- [THE TASK]: Your answer should hold exactly the lines below from the line with "IC11: NAND CD4011" through the line with "NTC2: 22k (U2/PB0, VS) -> 22k (0V, VS)", both included, and no pictures at all.

(Data extracted from a collection)
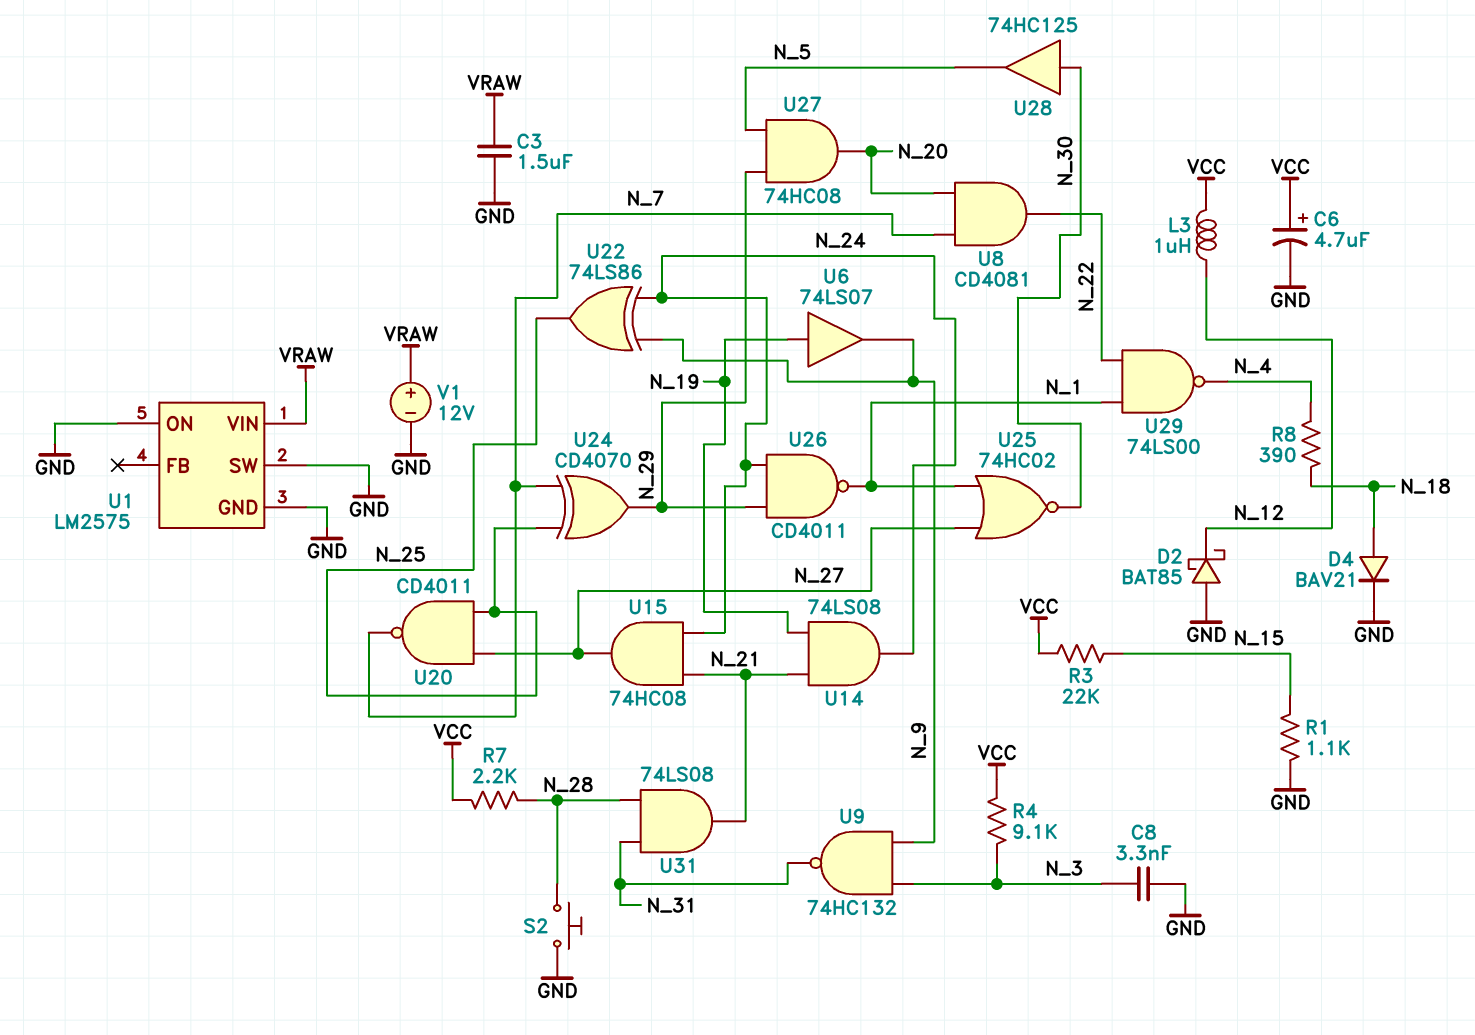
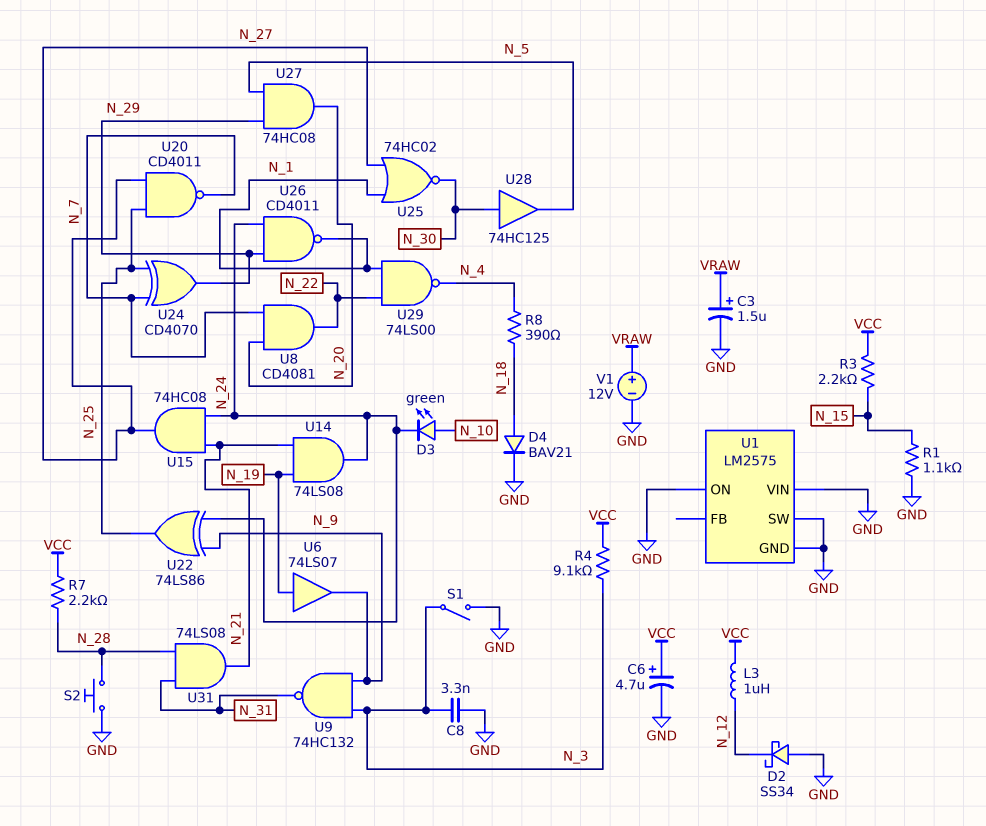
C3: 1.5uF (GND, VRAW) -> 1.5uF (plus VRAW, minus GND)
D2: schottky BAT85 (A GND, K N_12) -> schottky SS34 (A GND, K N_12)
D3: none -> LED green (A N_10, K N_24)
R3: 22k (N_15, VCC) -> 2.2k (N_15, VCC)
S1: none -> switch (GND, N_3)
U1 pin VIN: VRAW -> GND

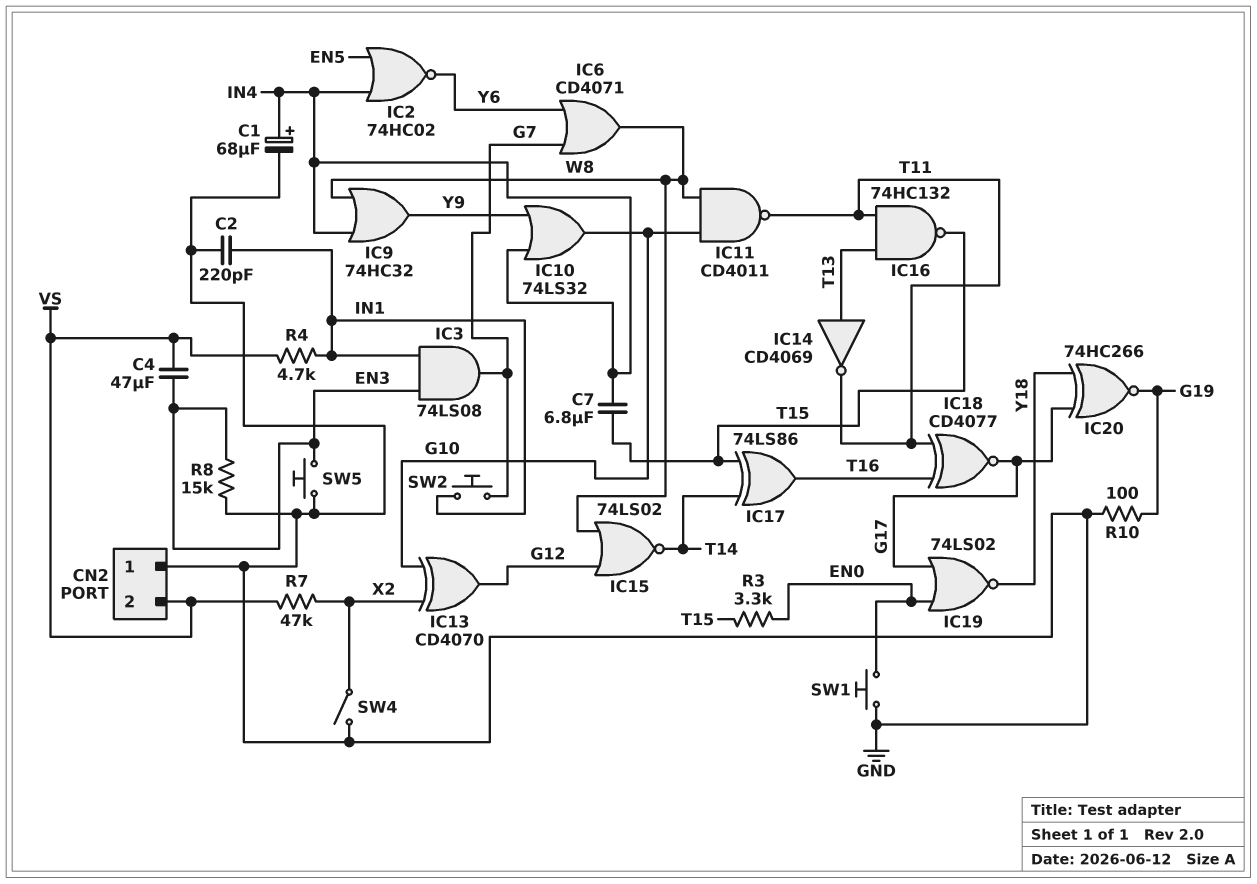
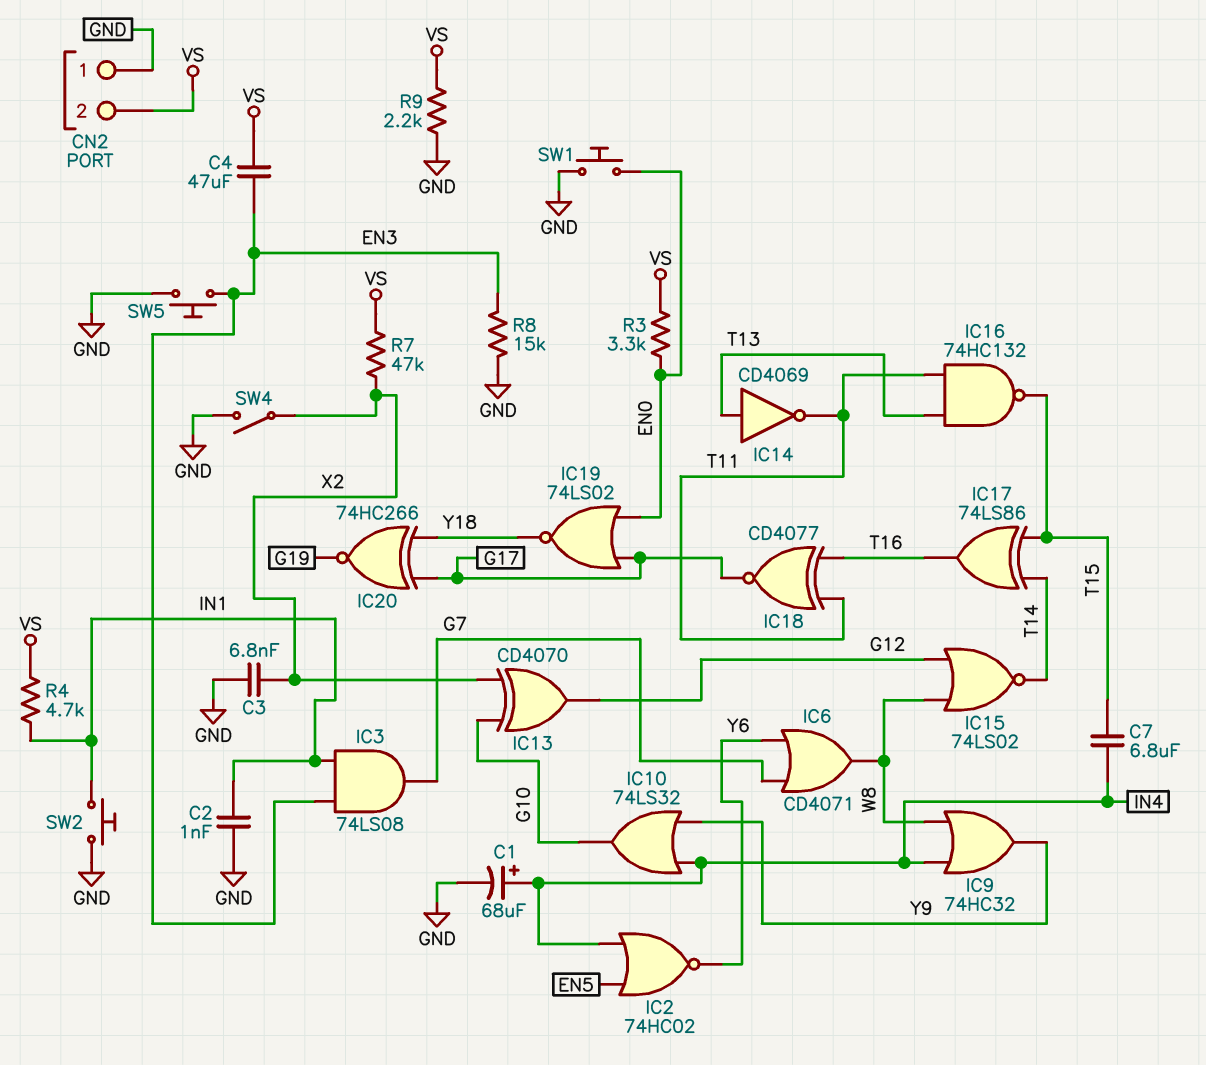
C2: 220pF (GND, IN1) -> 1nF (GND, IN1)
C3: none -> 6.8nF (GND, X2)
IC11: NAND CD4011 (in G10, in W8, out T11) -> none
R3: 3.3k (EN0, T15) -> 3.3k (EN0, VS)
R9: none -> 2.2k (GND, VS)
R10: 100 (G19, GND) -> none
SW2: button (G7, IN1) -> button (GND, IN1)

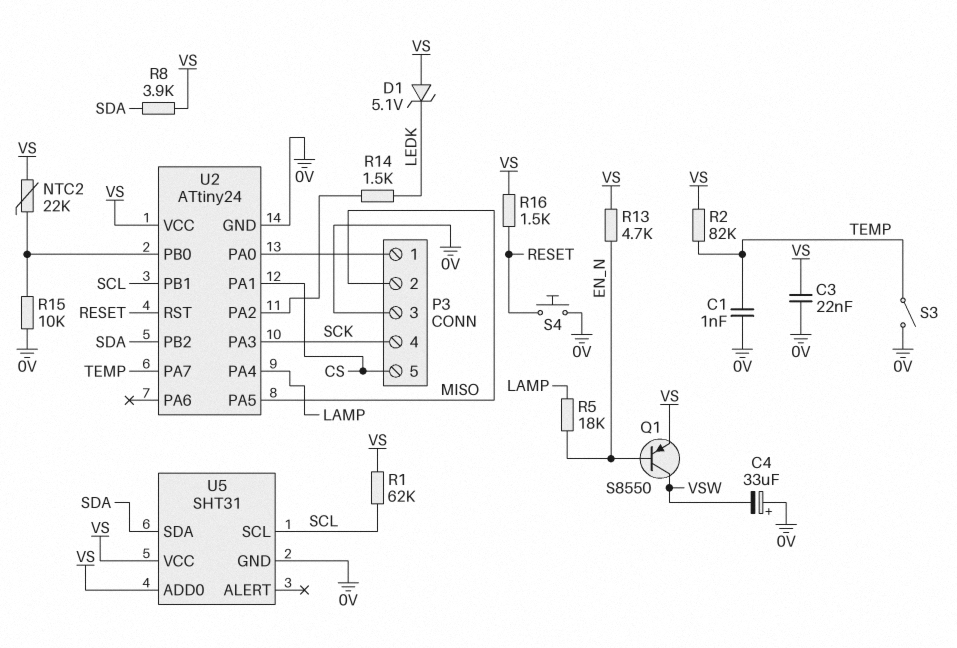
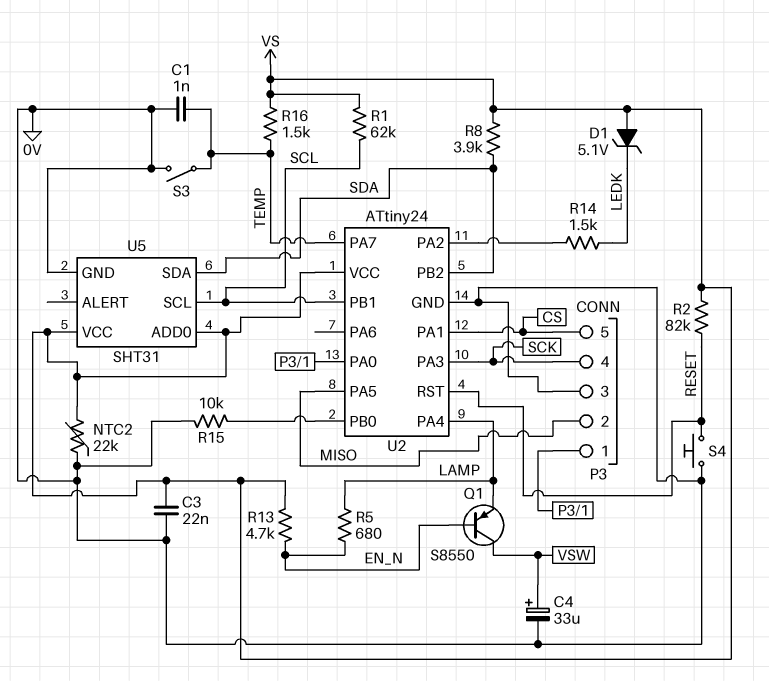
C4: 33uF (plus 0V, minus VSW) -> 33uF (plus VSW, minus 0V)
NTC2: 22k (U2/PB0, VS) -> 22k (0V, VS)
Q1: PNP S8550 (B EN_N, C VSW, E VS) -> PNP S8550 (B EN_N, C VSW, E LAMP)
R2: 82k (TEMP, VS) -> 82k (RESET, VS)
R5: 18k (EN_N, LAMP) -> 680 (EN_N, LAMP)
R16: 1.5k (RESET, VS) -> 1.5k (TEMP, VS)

- [RESPONSE BOX]:
IC11: NAND CD4011 (in G10, in W8, out T11) -> none
R3: 3.3k (EN0, T15) -> 3.3k (EN0, VS)
R9: none -> 2.2k (GND, VS)
R10: 100 (G19, GND) -> none
SW2: button (G7, IN1) -> button (GND, IN1)

C4: 33uF (plus 0V, minus VSW) -> 33uF (plus VSW, minus 0V)
NTC2: 22k (U2/PB0, VS) -> 22k (0V, VS)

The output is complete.